**Exercise**
Could you transcribe the stretch of the records from the line containing "Find the location of a" through the line containing "Locate an element", keeping every line exactly as it appears?

Begin Source records

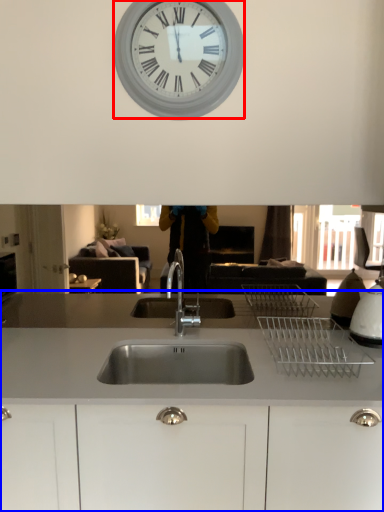
Question: Which object is closer to the camera taking this photo, wall clock (highlighted by a red box) or countertop (highlighted by a blue box)?

Choices:
 (A) wall clock
 (B) countertop

Answer: (B)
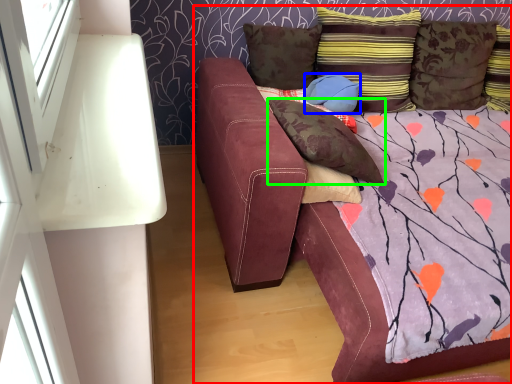
Question: Which object is the farthest from studio couch (highlighted by a red box)? Choose among these: pillow (highlighted by a blue box) or pillow (highlighted by a green box).

Choices:
 (A) pillow
 (B) pillow

Answer: (A)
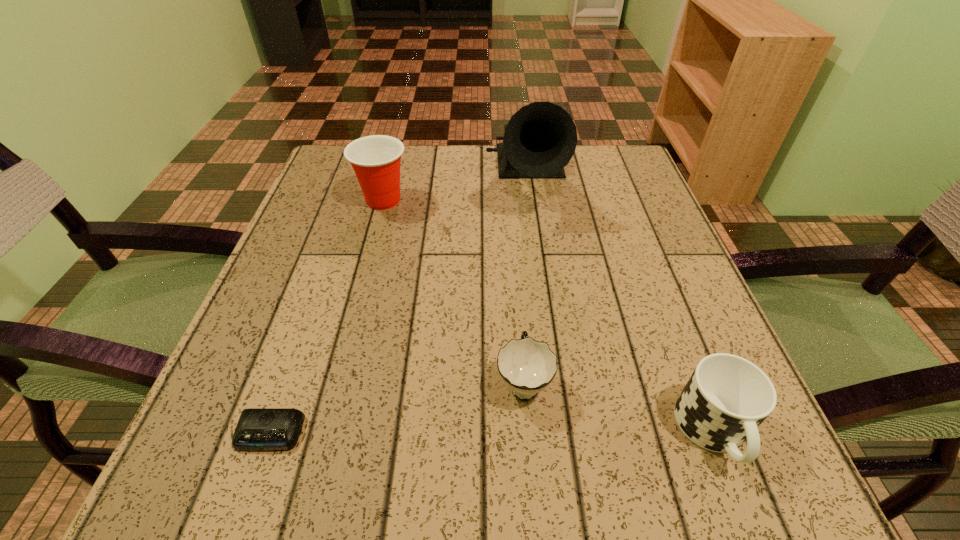
The height and width of the screenshot is (540, 960). Find the location of `the closest cup to the fourth shortest object`. the closest cup to the fourth shortest object is located at coordinates (526, 366).

This screenshot has width=960, height=540. I want to click on cup identified as the closest to the shortest cup, so point(727,397).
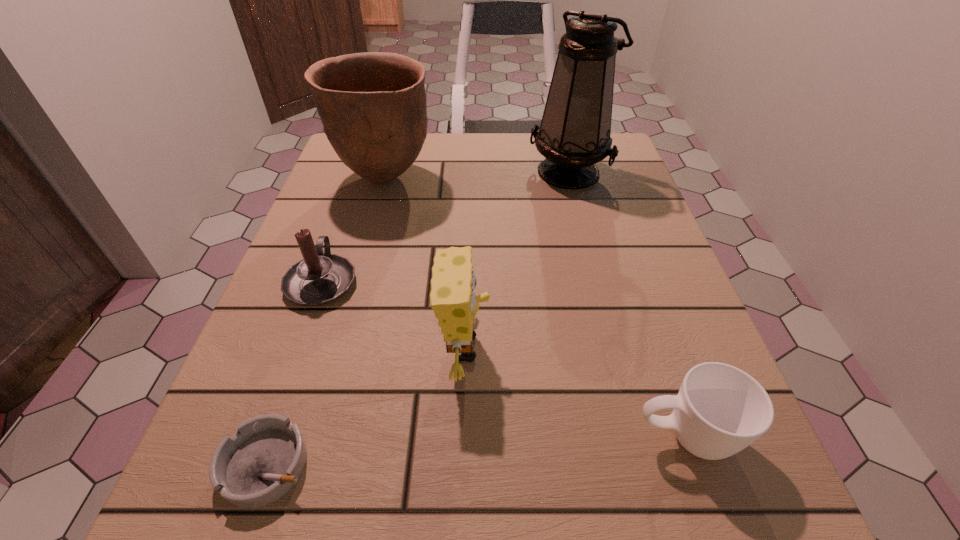
In the image, there is a desktop. Identify the location of vacant space at the right edge. The width and height of the screenshot is (960, 540). (679, 361).

In the image, there is a desktop. Identify the location of vacant region at the far left corner. click(342, 163).

Find the location of a particular element. free space at the far right corner is located at coordinates (618, 144).

What are the coordinates of `vacant point at the near right corner` in the screenshot? It's located at (778, 533).

Where is `free space between the pottery and the cup`? free space between the pottery and the cup is located at coordinates [x=535, y=307].

Image resolution: width=960 pixels, height=540 pixels. Find the location of `free space between the candle and the oil lamp`. free space between the candle and the oil lamp is located at coordinates (445, 226).

I want to click on empty space between the pottery and the third shortest object, so click(353, 230).

Identify the location of free space between the candle and the fifth shortest object. (353, 230).

Locate an element on the screen. free space between the shortest object and the tallest object is located at coordinates (418, 318).

Identify the location of vacant space that is in between the pottery and the tallest object. The height and width of the screenshot is (540, 960). (476, 174).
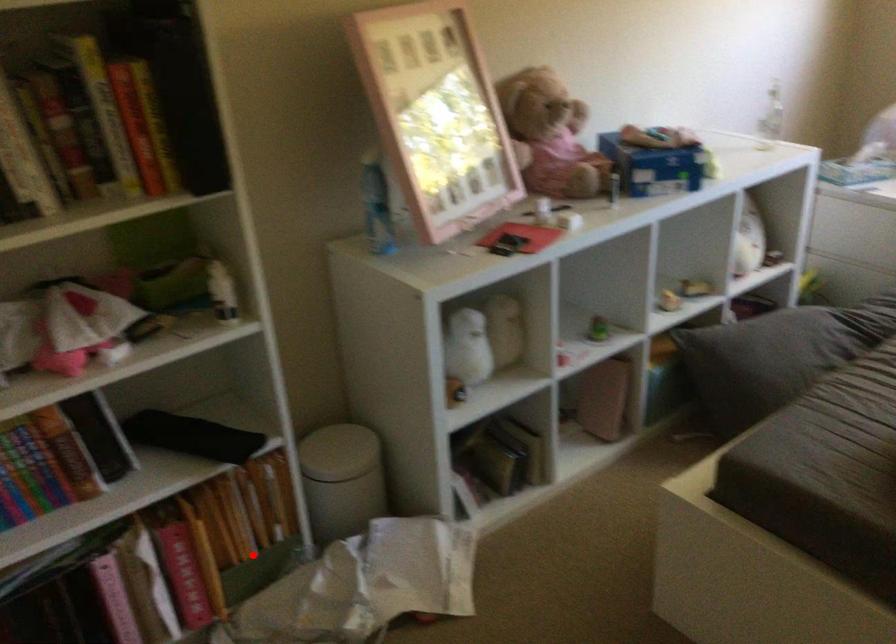
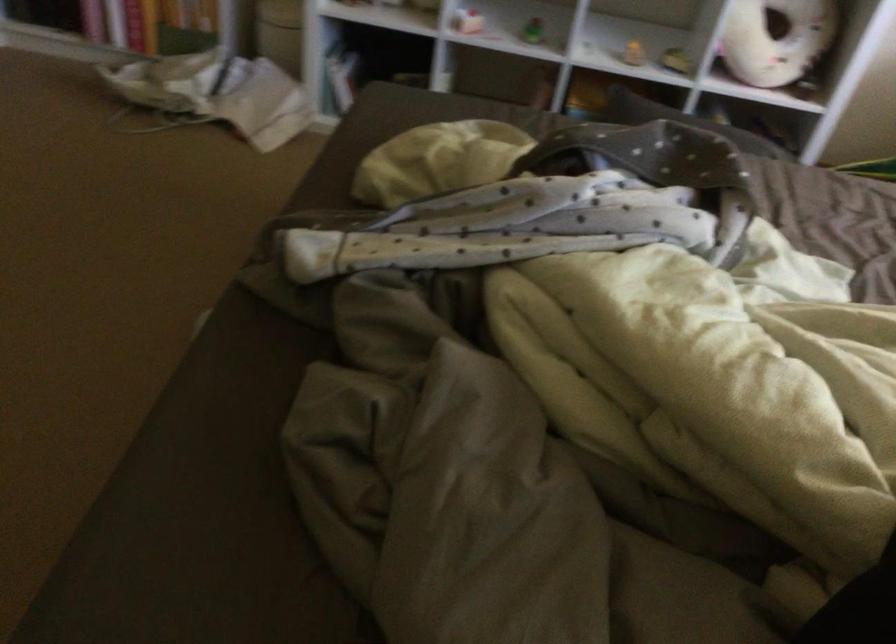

End Source records

**Problem solution**
Find the location of a particular element. free space at the far right corner is located at coordinates (618, 144).

What are the coordinates of `vacant point at the near right corner` in the screenshot? It's located at (778, 533).

Where is `free space between the pottery and the cup`? free space between the pottery and the cup is located at coordinates [x=535, y=307].

Image resolution: width=960 pixels, height=540 pixels. Find the location of `free space between the candle and the oil lamp`. free space between the candle and the oil lamp is located at coordinates (445, 226).

I want to click on empty space between the pottery and the third shortest object, so click(353, 230).

Identify the location of free space between the candle and the fifth shortest object. (353, 230).

Locate an element on the screen. free space between the shortest object and the tallest object is located at coordinates (418, 318).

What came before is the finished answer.